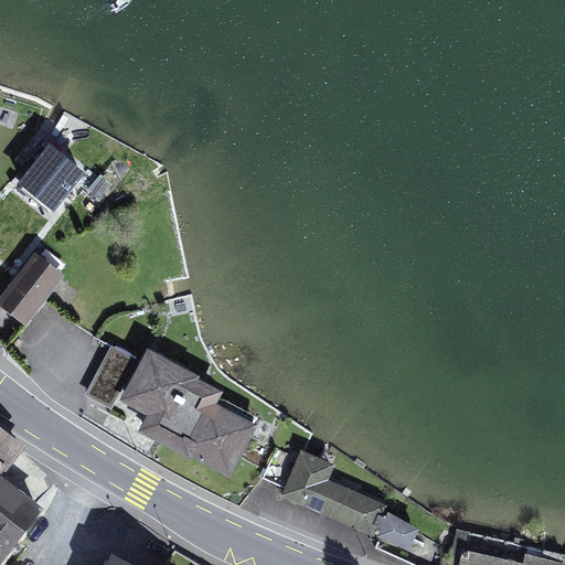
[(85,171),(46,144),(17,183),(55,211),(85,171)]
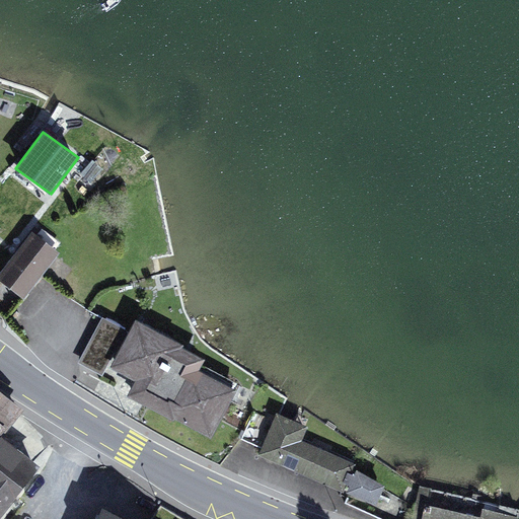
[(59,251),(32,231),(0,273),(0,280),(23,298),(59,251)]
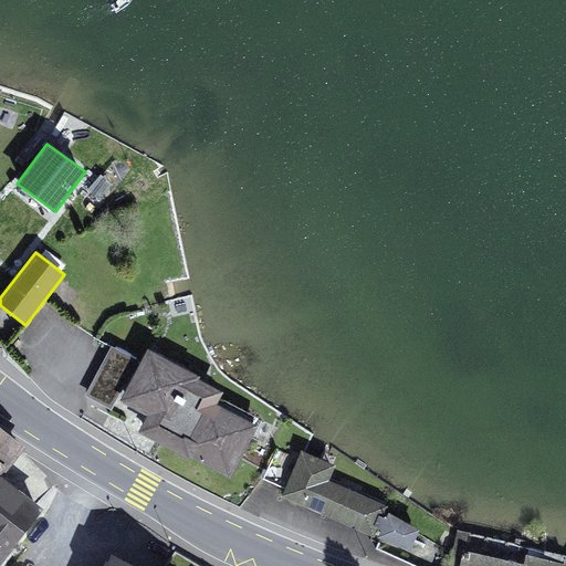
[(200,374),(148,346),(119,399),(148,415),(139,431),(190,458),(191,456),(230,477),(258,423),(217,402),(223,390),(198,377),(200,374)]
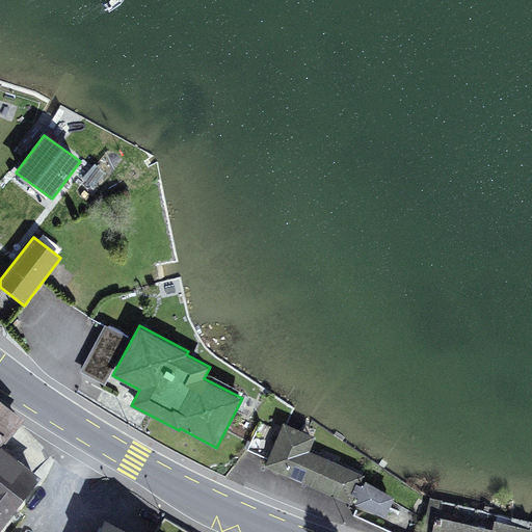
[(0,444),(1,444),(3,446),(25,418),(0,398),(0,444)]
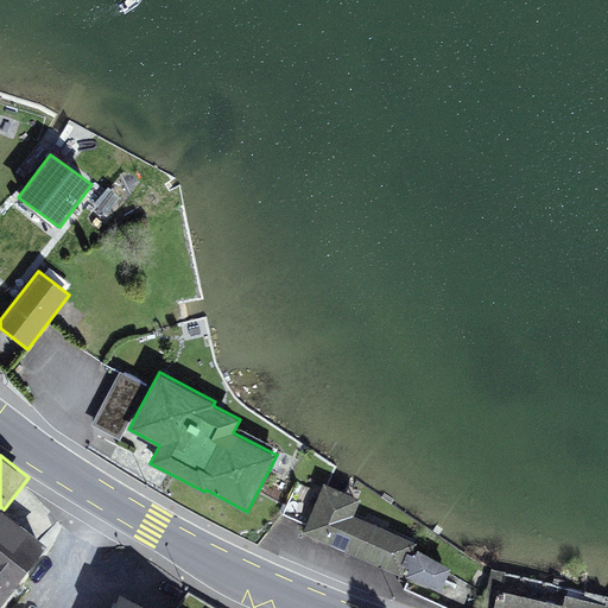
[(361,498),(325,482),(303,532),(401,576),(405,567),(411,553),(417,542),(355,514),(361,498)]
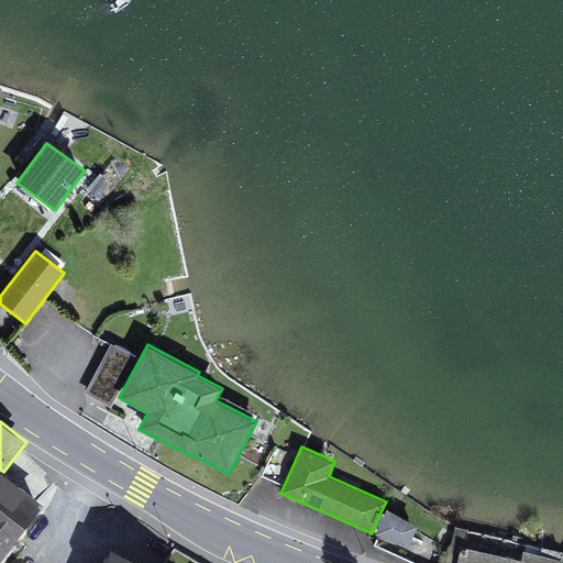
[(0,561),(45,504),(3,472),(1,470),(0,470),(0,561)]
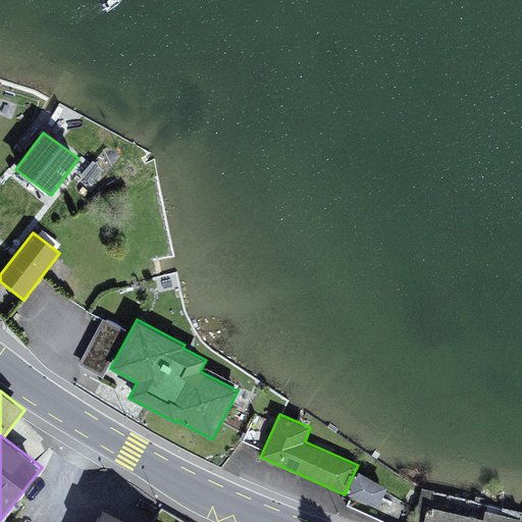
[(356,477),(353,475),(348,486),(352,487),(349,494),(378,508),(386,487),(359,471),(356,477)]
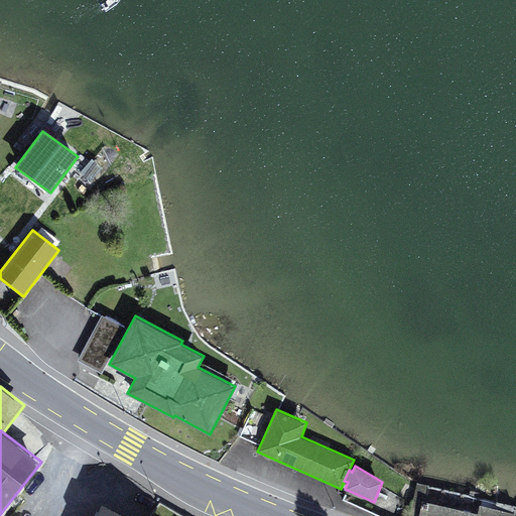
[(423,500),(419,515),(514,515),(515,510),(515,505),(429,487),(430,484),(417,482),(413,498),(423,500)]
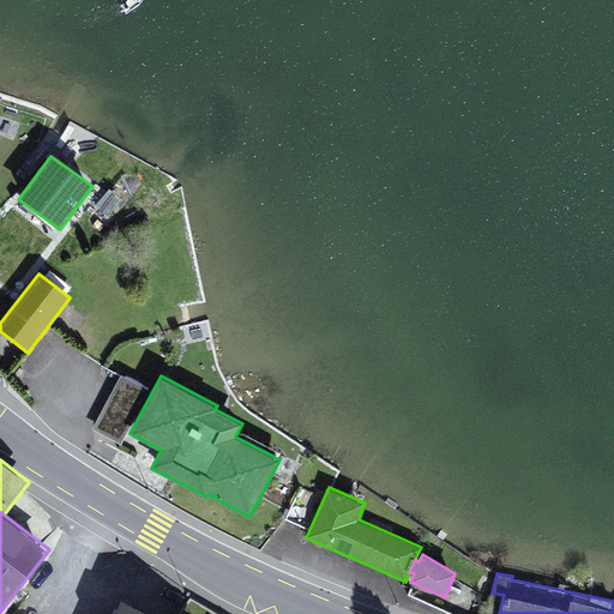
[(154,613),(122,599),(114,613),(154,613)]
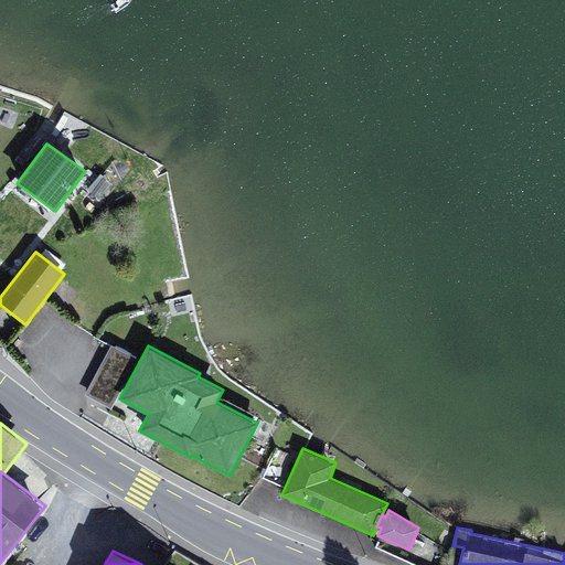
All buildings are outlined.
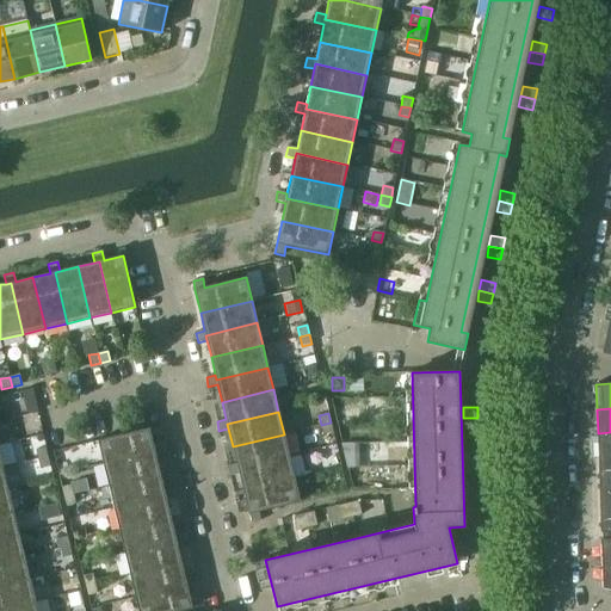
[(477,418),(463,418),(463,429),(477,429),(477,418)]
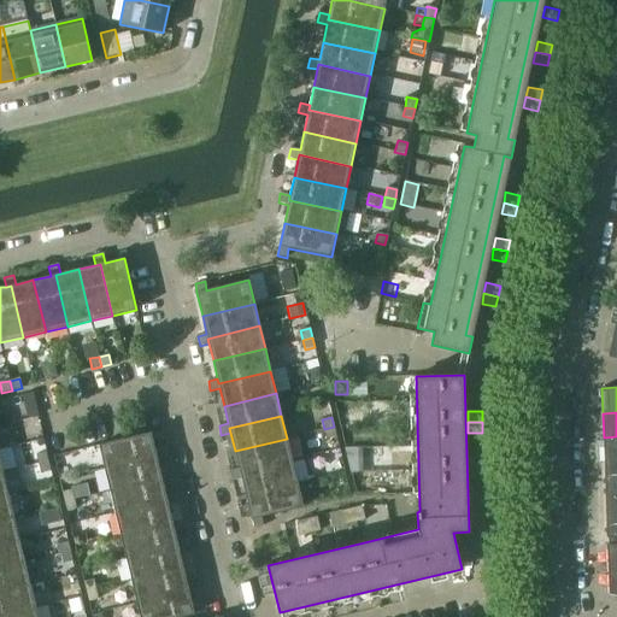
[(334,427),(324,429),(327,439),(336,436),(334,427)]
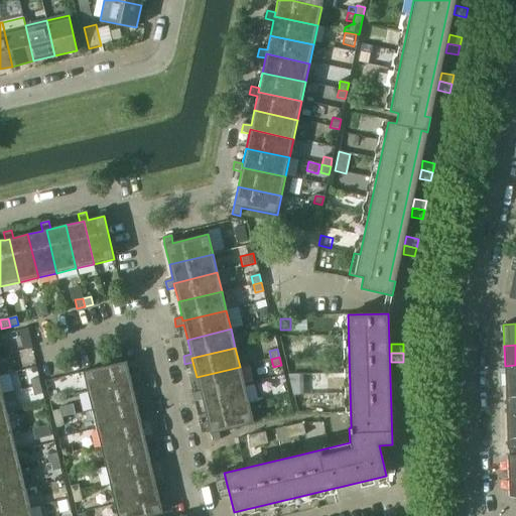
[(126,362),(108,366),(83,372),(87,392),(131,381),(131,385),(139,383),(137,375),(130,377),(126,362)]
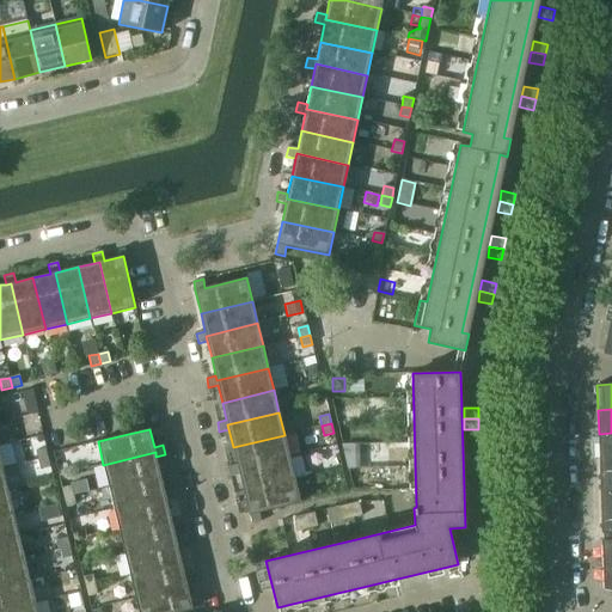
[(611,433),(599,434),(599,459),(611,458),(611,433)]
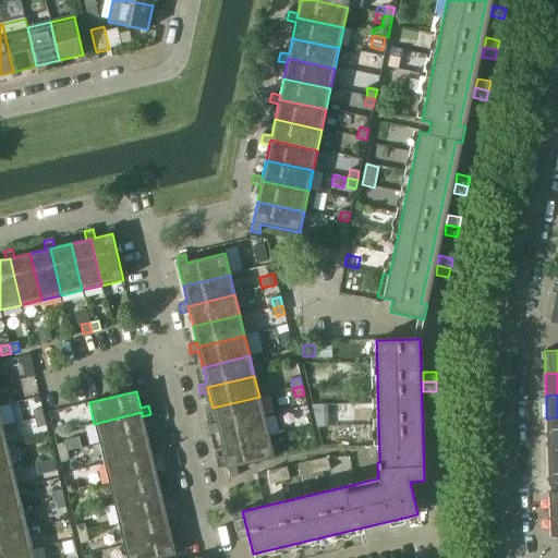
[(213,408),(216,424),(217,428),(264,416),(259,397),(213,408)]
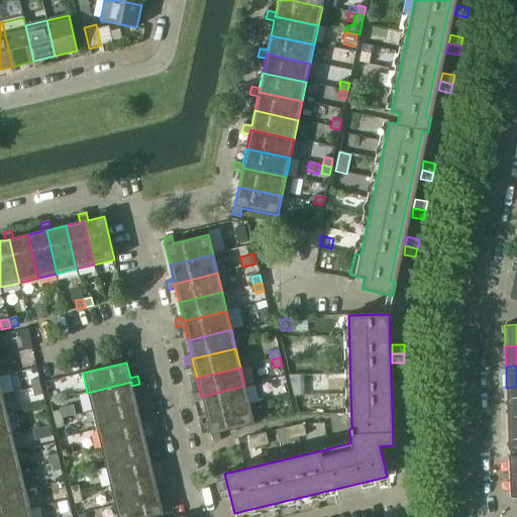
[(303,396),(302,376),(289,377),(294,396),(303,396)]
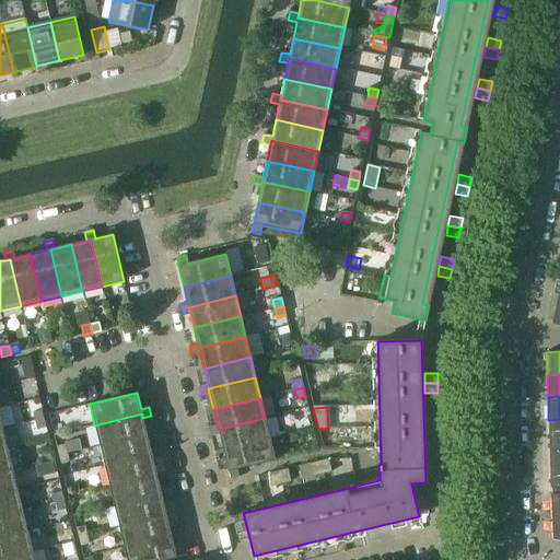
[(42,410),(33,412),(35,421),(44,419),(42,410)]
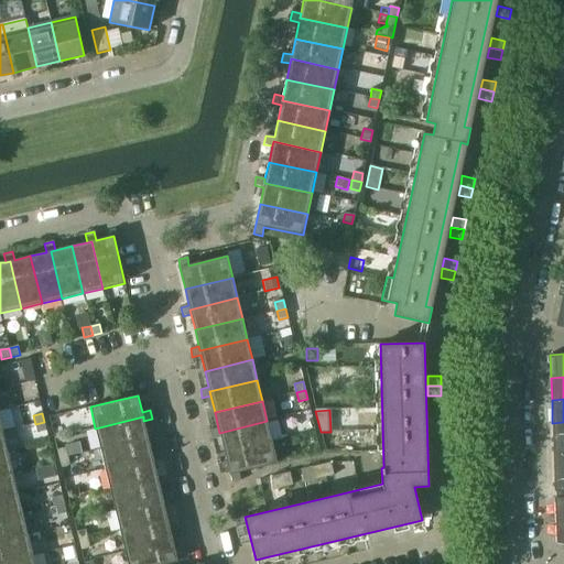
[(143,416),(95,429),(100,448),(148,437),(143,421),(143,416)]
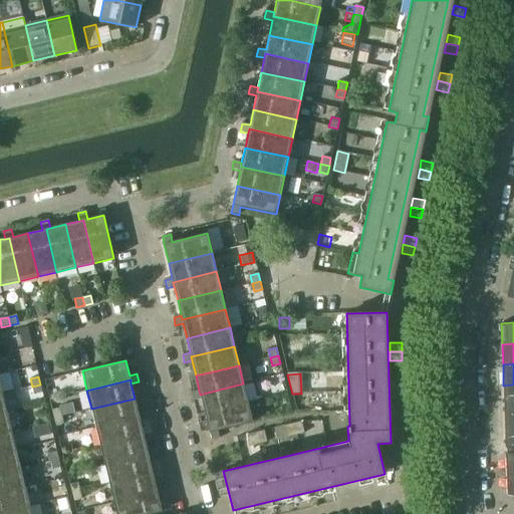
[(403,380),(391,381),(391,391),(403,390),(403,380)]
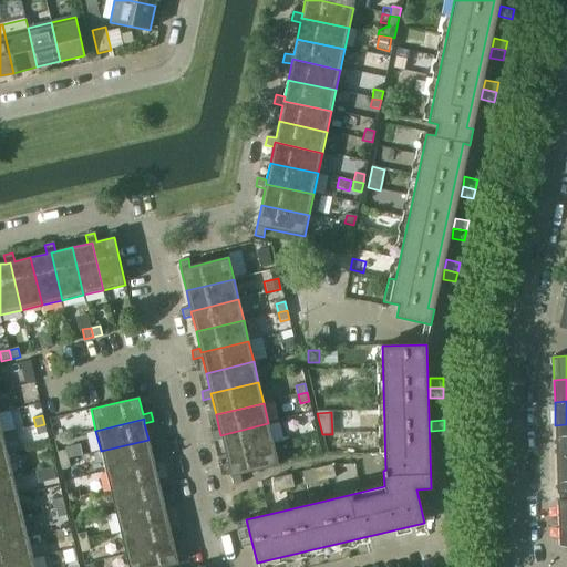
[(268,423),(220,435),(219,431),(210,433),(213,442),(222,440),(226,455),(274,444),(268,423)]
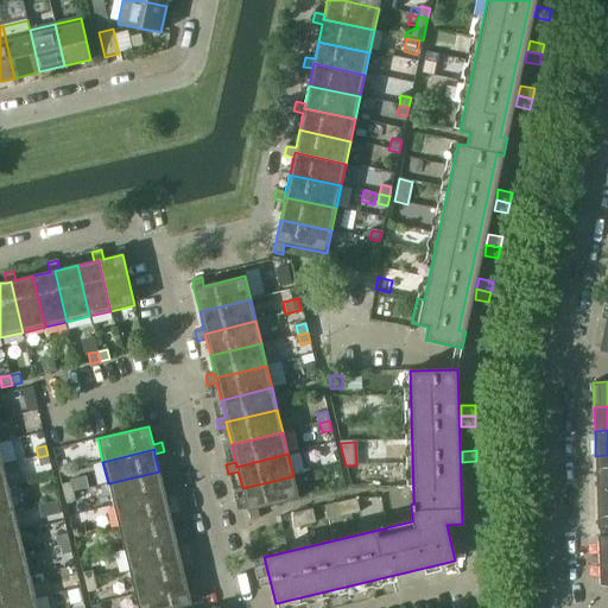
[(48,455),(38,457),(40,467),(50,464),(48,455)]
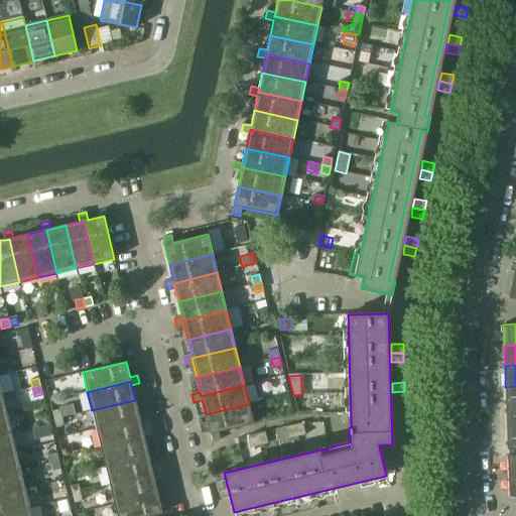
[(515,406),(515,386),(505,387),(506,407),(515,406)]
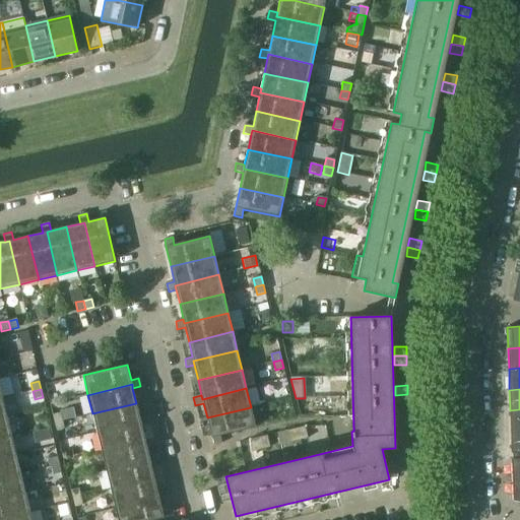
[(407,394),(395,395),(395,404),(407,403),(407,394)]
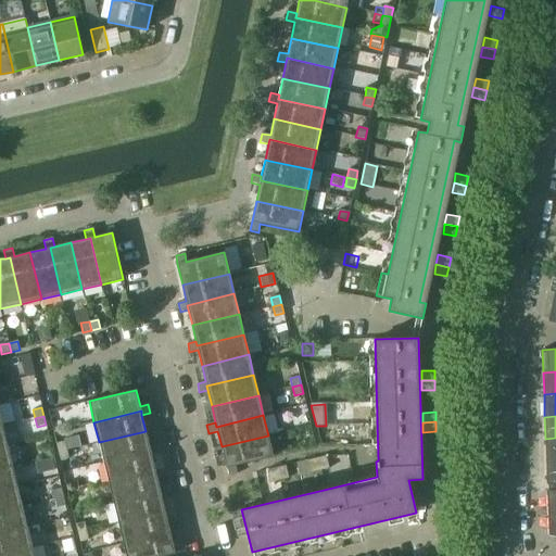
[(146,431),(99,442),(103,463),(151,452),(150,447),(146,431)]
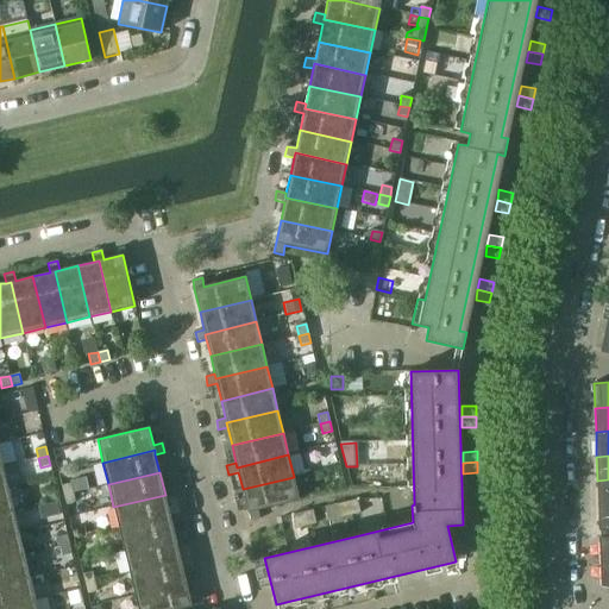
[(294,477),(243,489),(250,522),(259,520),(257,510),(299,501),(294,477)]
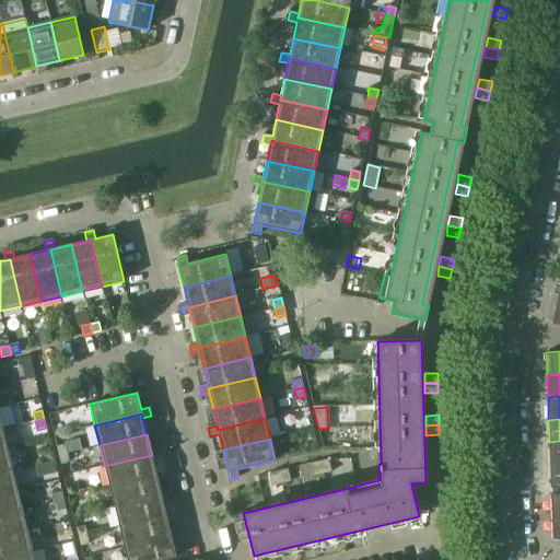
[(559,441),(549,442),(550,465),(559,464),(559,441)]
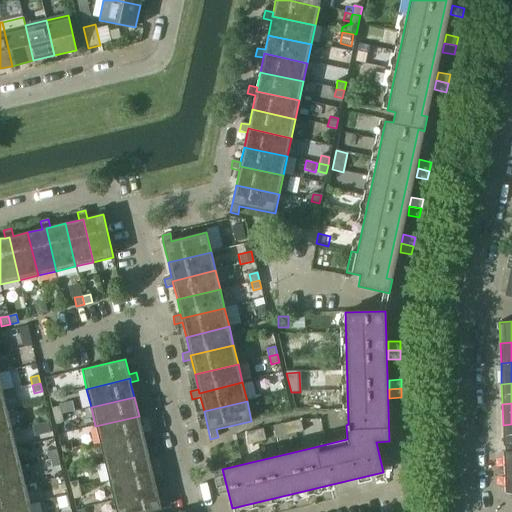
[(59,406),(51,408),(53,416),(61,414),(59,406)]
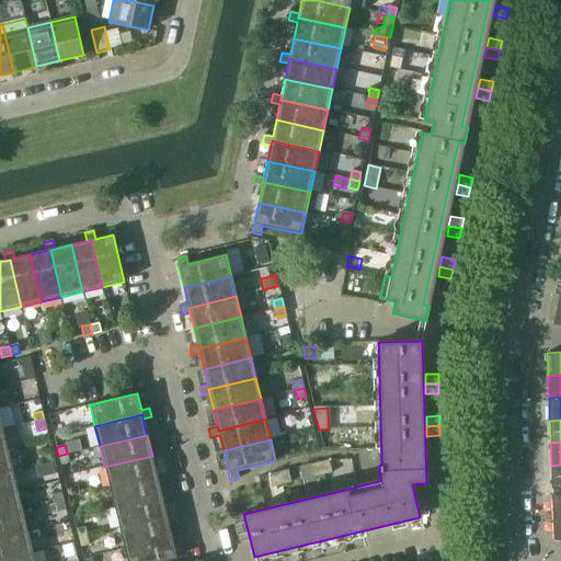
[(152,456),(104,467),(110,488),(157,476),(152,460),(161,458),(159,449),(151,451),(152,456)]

EXERCISE INSTRUCTIONS> Reproduce exactly the lines of the data above that run from the line with "[(303,396),(302,376),(289,377),(294,396),(303,396)]" down to the line with "[(403,380),(391,381),(391,391),(403,390),(403,380)]", both ends included. Pictures do not belong in the copy.

EXERCISE RESULT>
[(303,396),(302,376),(289,377),(294,396),(303,396)]
[(42,410),(33,412),(35,421),(44,419),(42,410)]
[(143,416),(95,429),(100,448),(148,437),(143,421),(143,416)]
[(403,380),(391,381),(391,391),(403,390),(403,380)]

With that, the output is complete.